### Material for the task
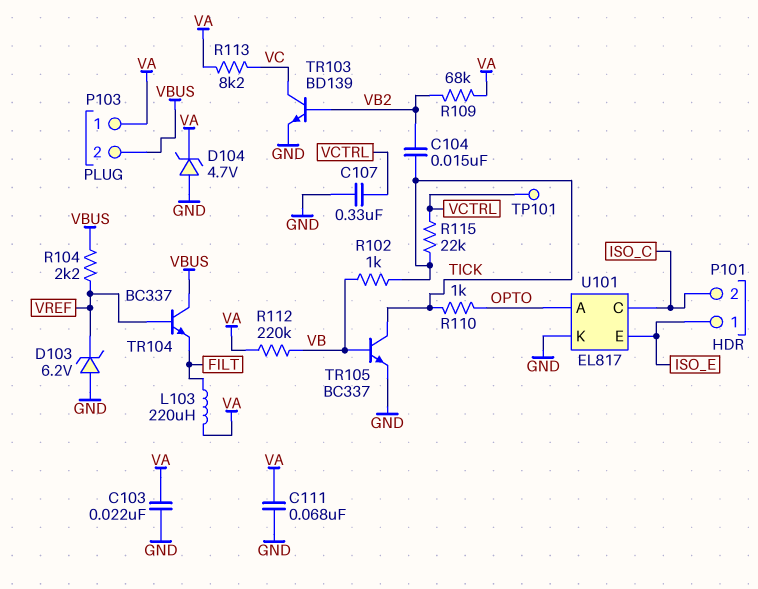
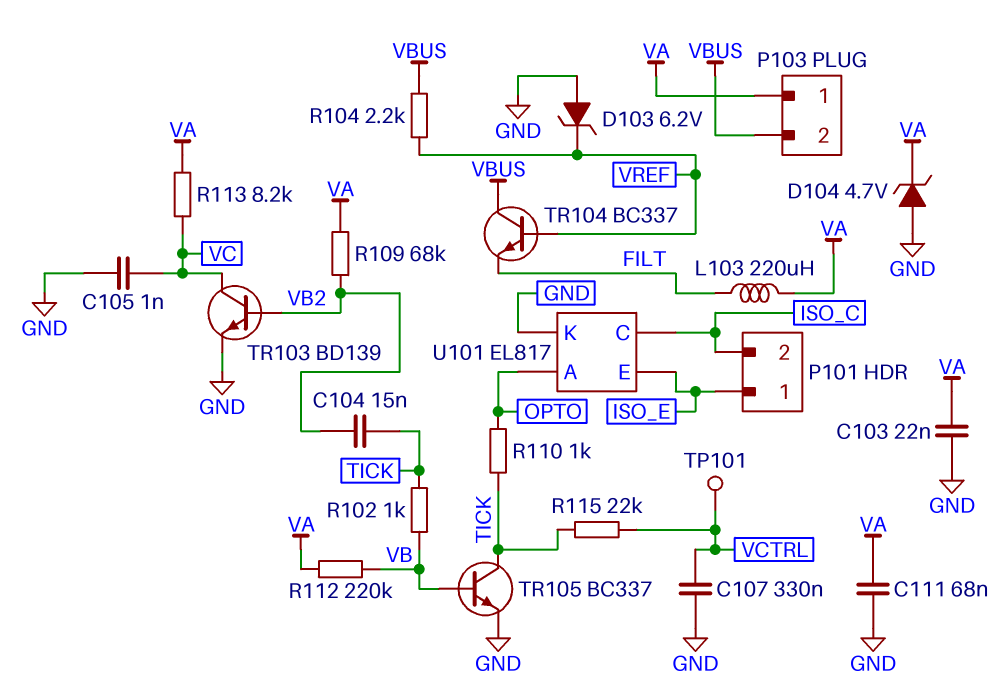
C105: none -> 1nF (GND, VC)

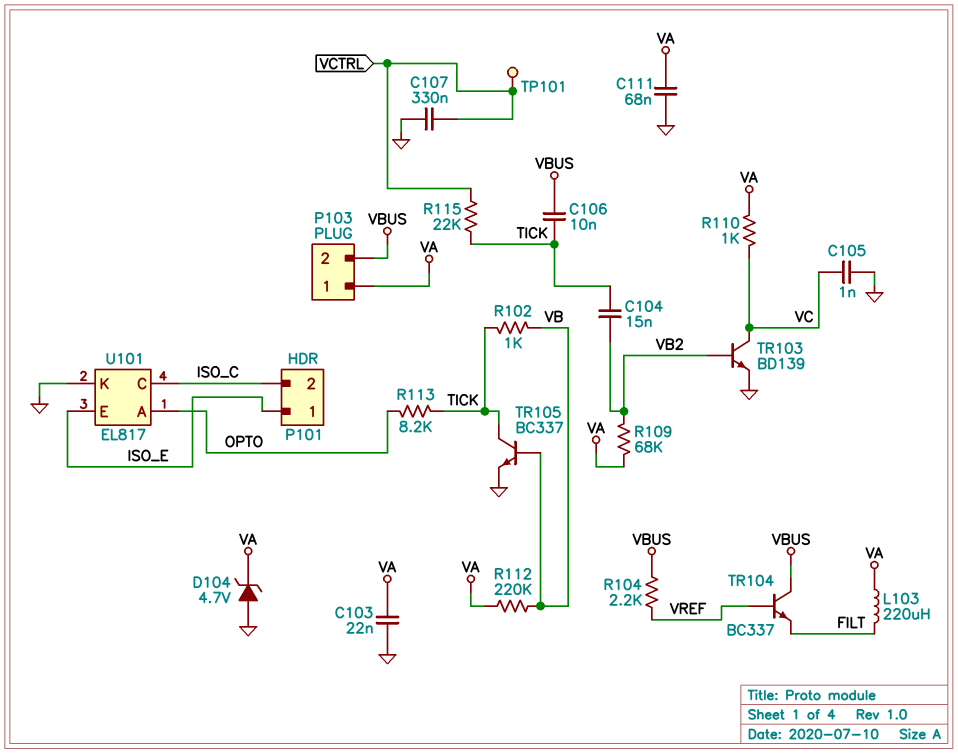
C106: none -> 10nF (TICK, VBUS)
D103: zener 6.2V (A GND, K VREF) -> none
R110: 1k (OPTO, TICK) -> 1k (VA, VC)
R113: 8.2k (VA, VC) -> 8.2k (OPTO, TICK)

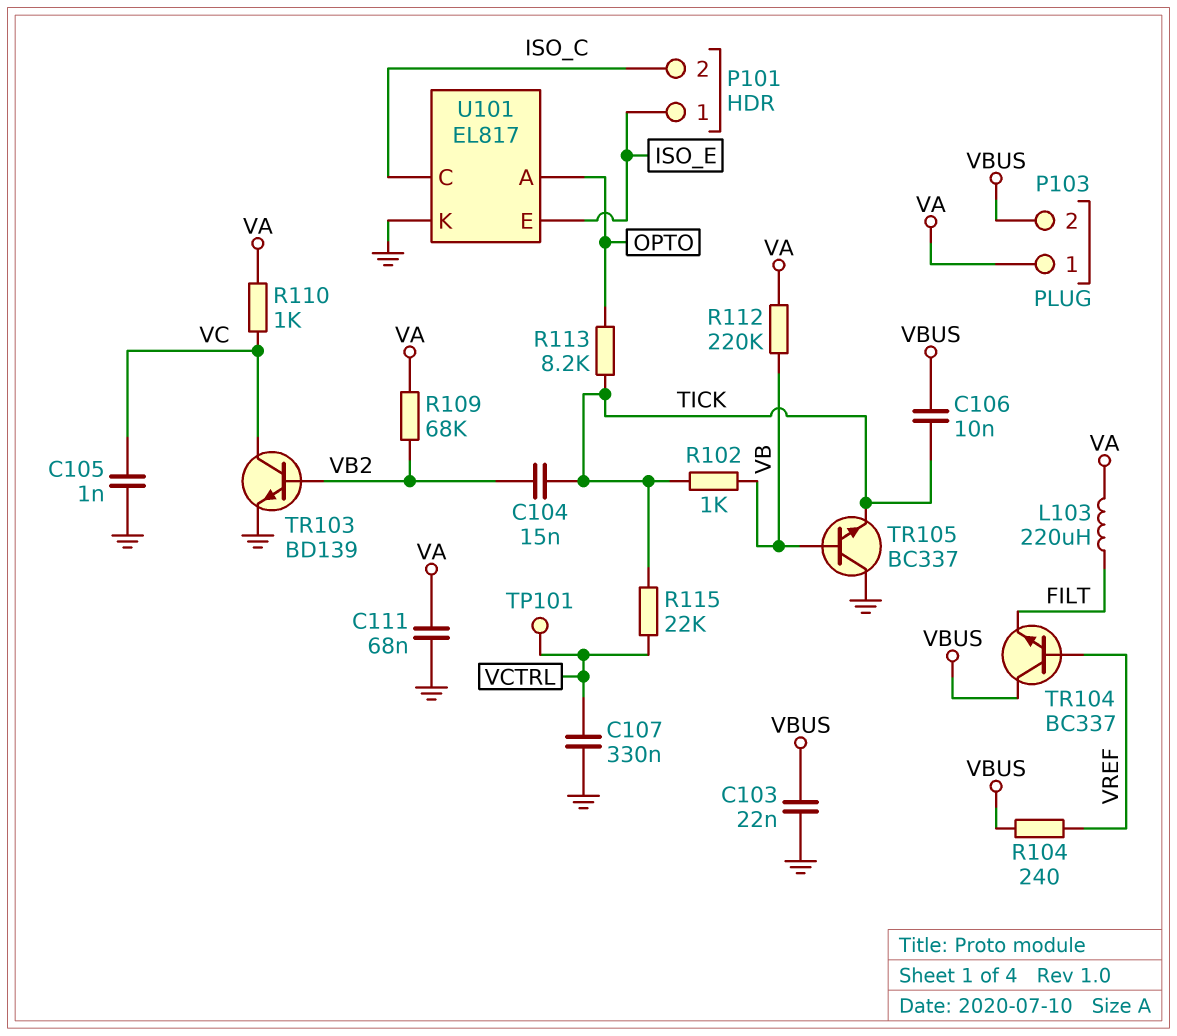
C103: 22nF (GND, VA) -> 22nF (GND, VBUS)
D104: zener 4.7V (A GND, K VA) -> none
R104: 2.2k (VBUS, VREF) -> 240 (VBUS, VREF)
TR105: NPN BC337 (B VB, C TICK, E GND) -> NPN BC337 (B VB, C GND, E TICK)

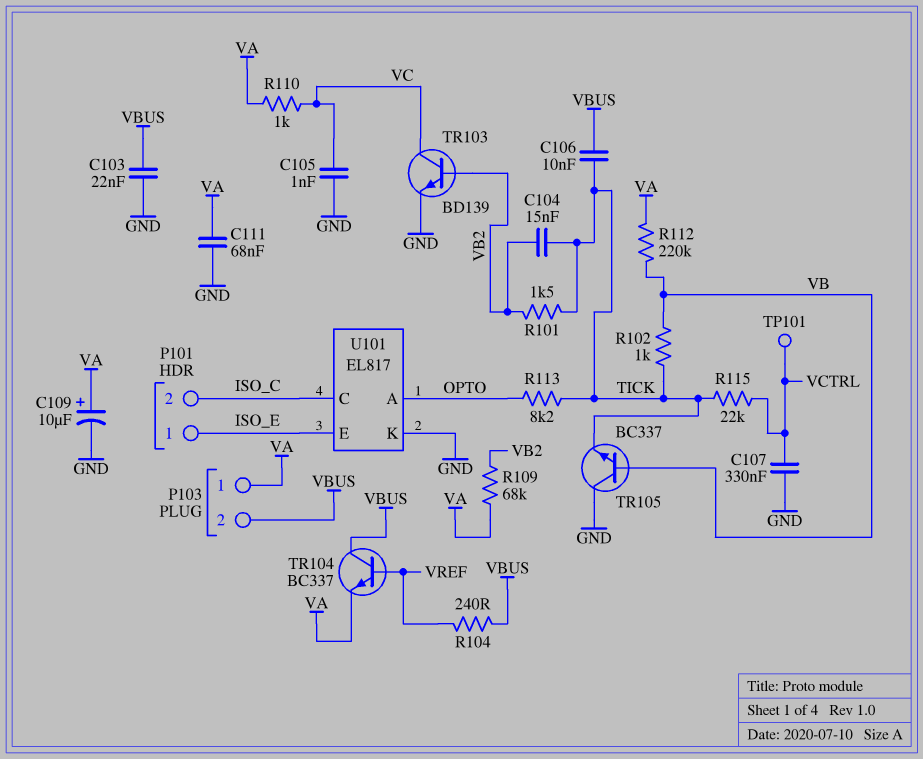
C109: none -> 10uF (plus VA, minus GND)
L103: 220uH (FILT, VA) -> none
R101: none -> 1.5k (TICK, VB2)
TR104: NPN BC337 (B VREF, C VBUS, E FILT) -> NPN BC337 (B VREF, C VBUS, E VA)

* * *

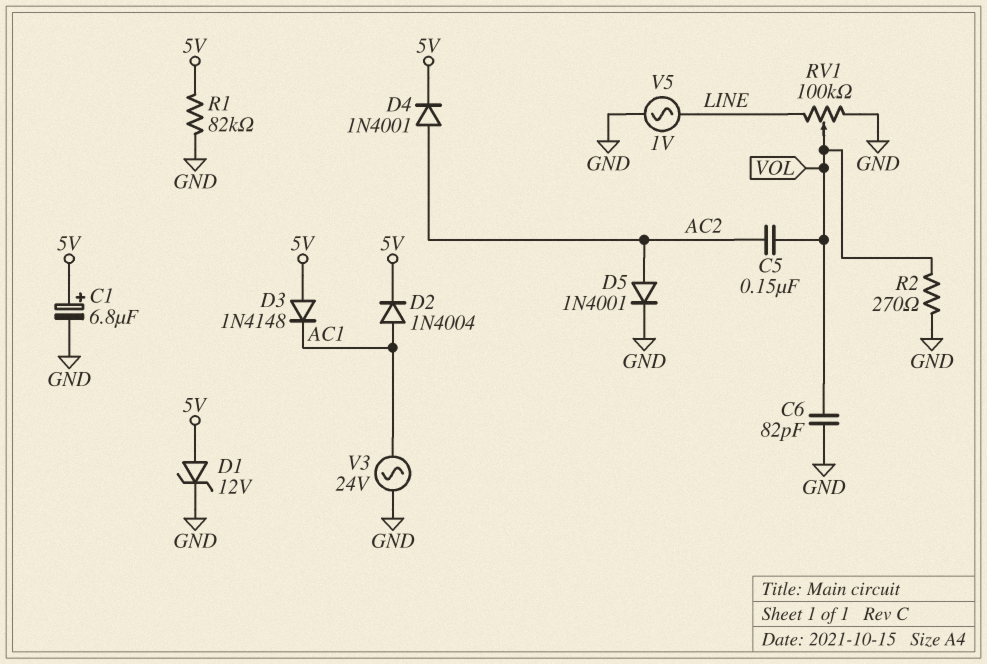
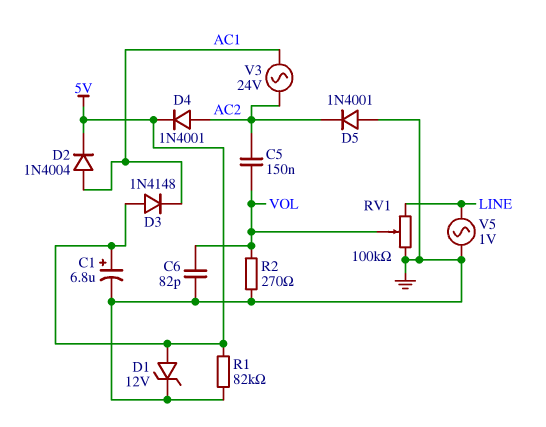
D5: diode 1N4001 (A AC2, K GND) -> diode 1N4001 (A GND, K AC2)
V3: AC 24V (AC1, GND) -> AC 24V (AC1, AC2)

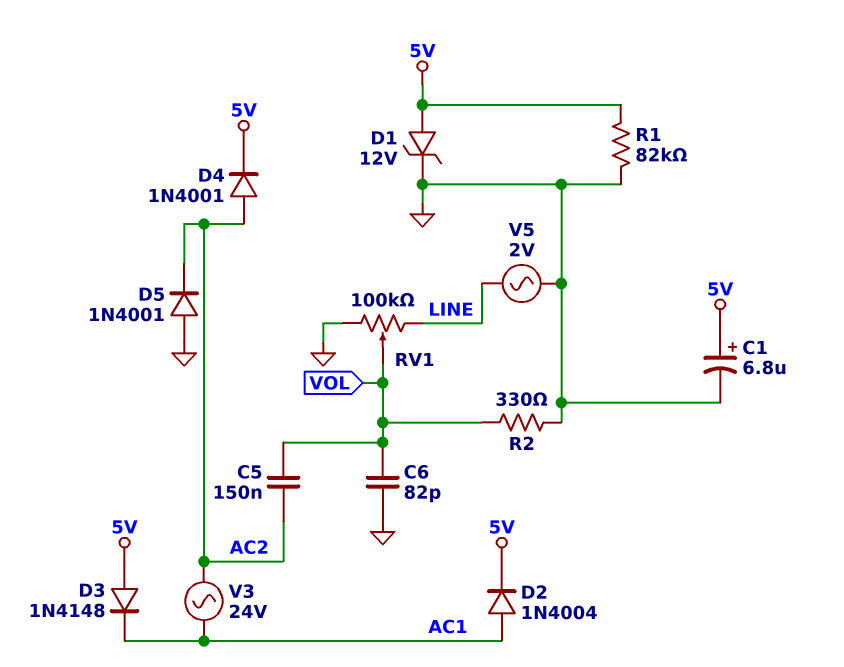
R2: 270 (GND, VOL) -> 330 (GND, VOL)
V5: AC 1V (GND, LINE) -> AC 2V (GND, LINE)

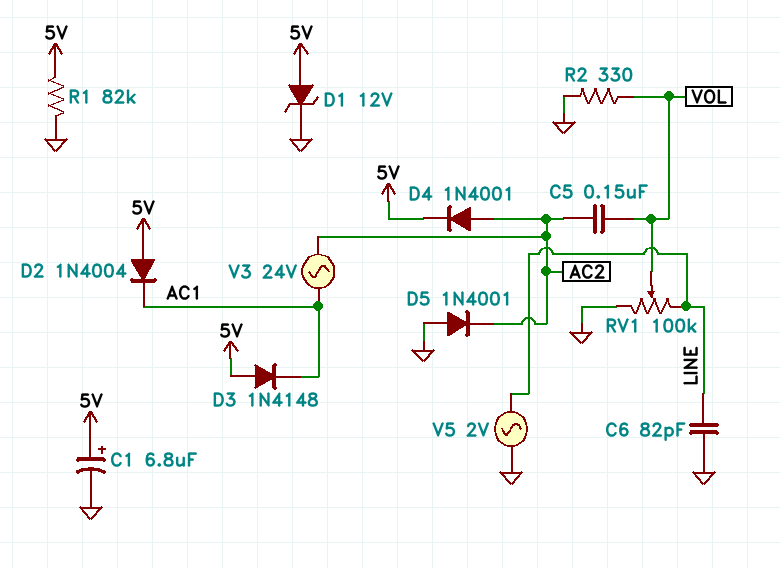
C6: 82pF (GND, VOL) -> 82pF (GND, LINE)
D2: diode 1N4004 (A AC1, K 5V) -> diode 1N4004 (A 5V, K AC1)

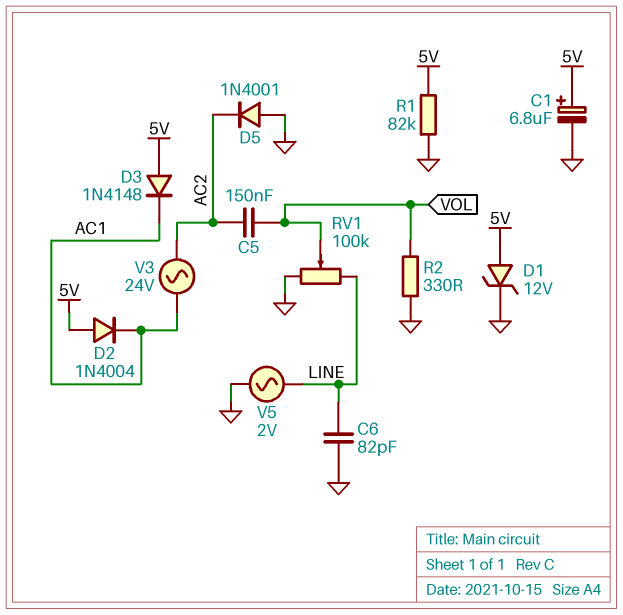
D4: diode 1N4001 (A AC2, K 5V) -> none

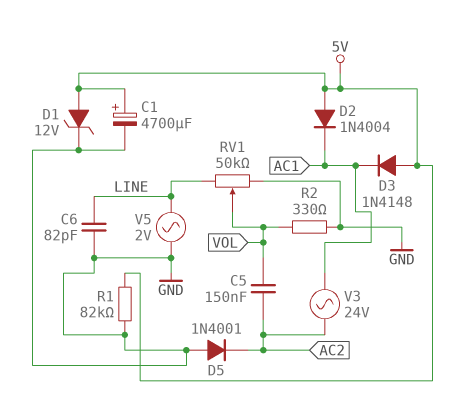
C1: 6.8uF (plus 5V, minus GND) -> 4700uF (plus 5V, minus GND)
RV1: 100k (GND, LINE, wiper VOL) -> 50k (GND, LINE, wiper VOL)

--

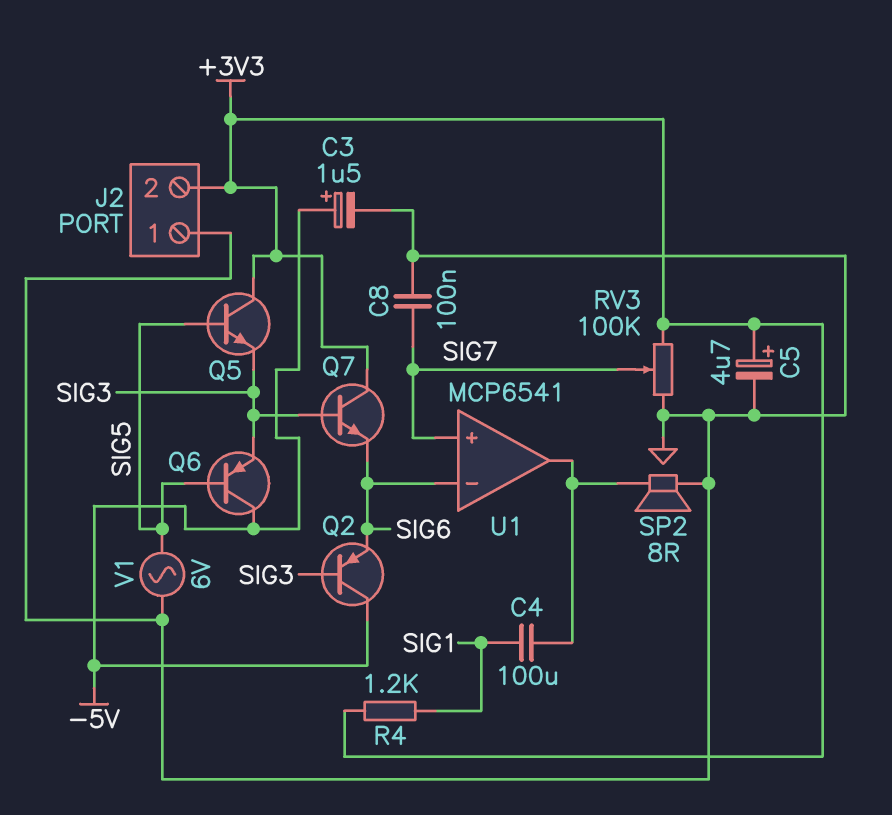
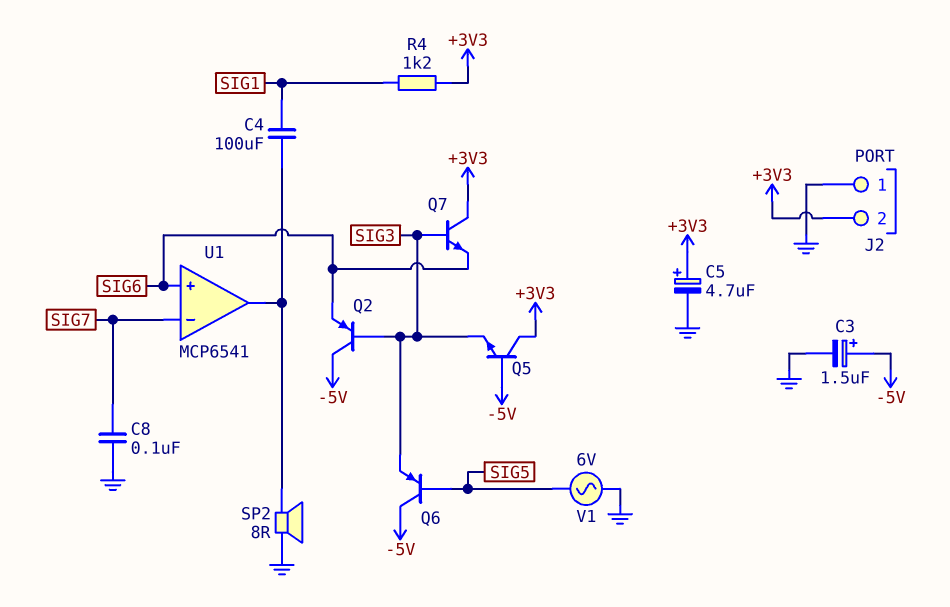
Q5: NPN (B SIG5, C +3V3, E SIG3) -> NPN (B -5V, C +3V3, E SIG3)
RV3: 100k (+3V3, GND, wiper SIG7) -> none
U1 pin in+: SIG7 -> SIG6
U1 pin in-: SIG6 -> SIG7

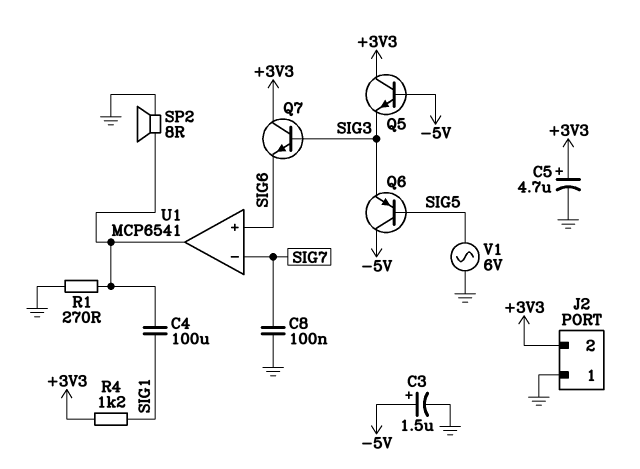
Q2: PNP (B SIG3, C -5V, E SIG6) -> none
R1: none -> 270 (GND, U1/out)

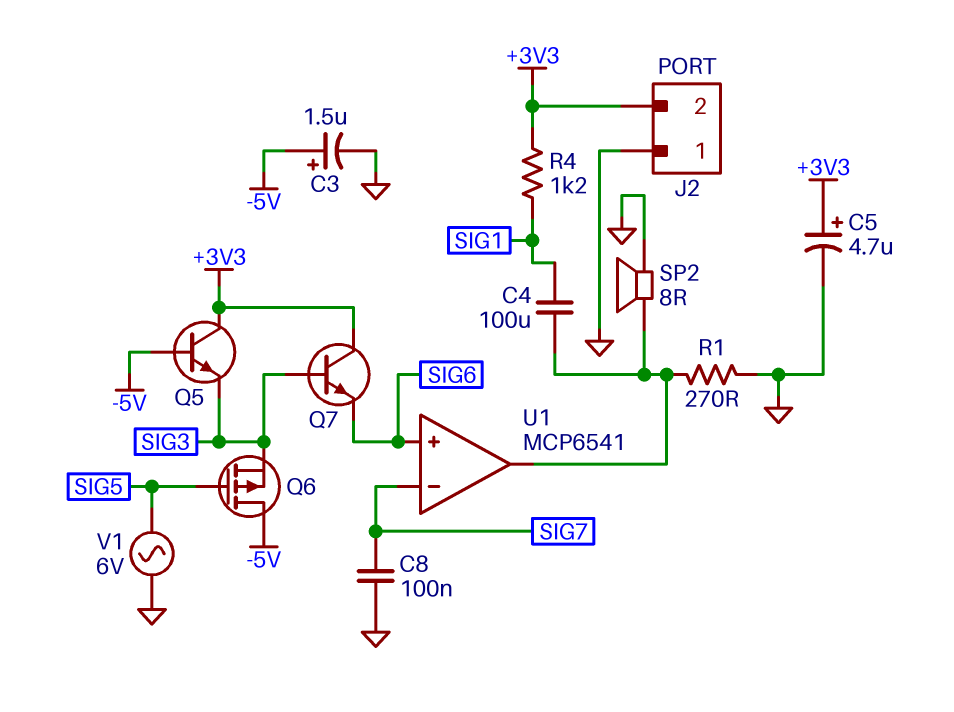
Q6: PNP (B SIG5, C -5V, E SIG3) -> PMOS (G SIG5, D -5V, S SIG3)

### What the task requires
Range to copy from the records above: the line containing "C105: none -> 1nF (GND, VC)" to the line containing "TR104: NPN BC337", both included. Output those lines exactly and only those, skipping pictures.

### Finished task
C105: none -> 1nF (GND, VC)

C106: none -> 10nF (TICK, VBUS)
D103: zener 6.2V (A GND, K VREF) -> none
R110: 1k (OPTO, TICK) -> 1k (VA, VC)
R113: 8.2k (VA, VC) -> 8.2k (OPTO, TICK)

C103: 22nF (GND, VA) -> 22nF (GND, VBUS)
D104: zener 4.7V (A GND, K VA) -> none
R104: 2.2k (VBUS, VREF) -> 240 (VBUS, VREF)
TR105: NPN BC337 (B VB, C TICK, E GND) -> NPN BC337 (B VB, C GND, E TICK)

C109: none -> 10uF (plus VA, minus GND)
L103: 220uH (FILT, VA) -> none
R101: none -> 1.5k (TICK, VB2)
TR104: NPN BC337 (B VREF, C VBUS, E FILT) -> NPN BC337 (B VREF, C VBUS, E VA)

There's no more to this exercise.